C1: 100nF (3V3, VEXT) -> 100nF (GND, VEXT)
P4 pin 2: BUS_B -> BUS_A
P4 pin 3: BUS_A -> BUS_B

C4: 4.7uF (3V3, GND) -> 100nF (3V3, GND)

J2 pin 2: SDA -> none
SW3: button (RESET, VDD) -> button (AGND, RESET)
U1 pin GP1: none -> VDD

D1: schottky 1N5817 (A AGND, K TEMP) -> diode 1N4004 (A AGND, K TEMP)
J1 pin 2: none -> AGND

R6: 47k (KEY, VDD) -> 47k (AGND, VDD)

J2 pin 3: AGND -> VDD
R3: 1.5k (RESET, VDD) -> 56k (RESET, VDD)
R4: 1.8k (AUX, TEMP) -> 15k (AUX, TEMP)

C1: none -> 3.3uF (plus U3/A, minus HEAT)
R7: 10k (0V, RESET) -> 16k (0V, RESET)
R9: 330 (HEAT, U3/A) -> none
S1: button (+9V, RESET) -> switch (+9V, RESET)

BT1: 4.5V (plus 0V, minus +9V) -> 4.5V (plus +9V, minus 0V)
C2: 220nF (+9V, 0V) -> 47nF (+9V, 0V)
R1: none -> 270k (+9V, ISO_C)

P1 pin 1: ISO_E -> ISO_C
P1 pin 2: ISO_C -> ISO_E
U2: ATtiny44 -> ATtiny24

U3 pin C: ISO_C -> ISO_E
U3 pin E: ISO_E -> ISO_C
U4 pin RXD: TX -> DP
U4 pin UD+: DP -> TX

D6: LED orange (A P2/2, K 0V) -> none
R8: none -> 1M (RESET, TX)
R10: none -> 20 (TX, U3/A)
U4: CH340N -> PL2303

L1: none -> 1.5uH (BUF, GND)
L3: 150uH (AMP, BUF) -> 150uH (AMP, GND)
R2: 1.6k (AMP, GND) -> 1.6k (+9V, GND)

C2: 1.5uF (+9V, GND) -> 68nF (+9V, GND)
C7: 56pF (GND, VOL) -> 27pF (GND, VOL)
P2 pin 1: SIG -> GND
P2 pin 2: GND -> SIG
---*---
Would you write down every record again, exactly?

_RESPONSE FOR THIS EXERCISE_
C1: 100nF (3V3, VEXT) -> 100nF (GND, VEXT)
P4 pin 2: BUS_B -> BUS_A
P4 pin 3: BUS_A -> BUS_B

C4: 4.7uF (3V3, GND) -> 100nF (3V3, GND)

J2 pin 2: SDA -> none
SW3: button (RESET, VDD) -> button (AGND, RESET)
U1 pin GP1: none -> VDD

D1: schottky 1N5817 (A AGND, K TEMP) -> diode 1N4004 (A AGND, K TEMP)
J1 pin 2: none -> AGND

R6: 47k (KEY, VDD) -> 47k (AGND, VDD)

J2 pin 3: AGND -> VDD
R3: 1.5k (RESET, VDD) -> 56k (RESET, VDD)
R4: 1.8k (AUX, TEMP) -> 15k (AUX, TEMP)

C1: none -> 3.3uF (plus U3/A, minus HEAT)
R7: 10k (0V, RESET) -> 16k (0V, RESET)
R9: 330 (HEAT, U3/A) -> none
S1: button (+9V, RESET) -> switch (+9V, RESET)

BT1: 4.5V (plus 0V, minus +9V) -> 4.5V (plus +9V, minus 0V)
C2: 220nF (+9V, 0V) -> 47nF (+9V, 0V)
R1: none -> 270k (+9V, ISO_C)

P1 pin 1: ISO_E -> ISO_C
P1 pin 2: ISO_C -> ISO_E
U2: ATtiny44 -> ATtiny24

U3 pin C: ISO_C -> ISO_E
U3 pin E: ISO_E -> ISO_C
U4 pin RXD: TX -> DP
U4 pin UD+: DP -> TX

D6: LED orange (A P2/2, K 0V) -> none
R8: none -> 1M (RESET, TX)
R10: none -> 20 (TX, U3/A)
U4: CH340N -> PL2303

L1: none -> 1.5uH (BUF, GND)
L3: 150uH (AMP, BUF) -> 150uH (AMP, GND)
R2: 1.6k (AMP, GND) -> 1.6k (+9V, GND)

C2: 1.5uF (+9V, GND) -> 68nF (+9V, GND)
C7: 56pF (GND, VOL) -> 27pF (GND, VOL)
P2 pin 1: SIG -> GND
P2 pin 2: GND -> SIG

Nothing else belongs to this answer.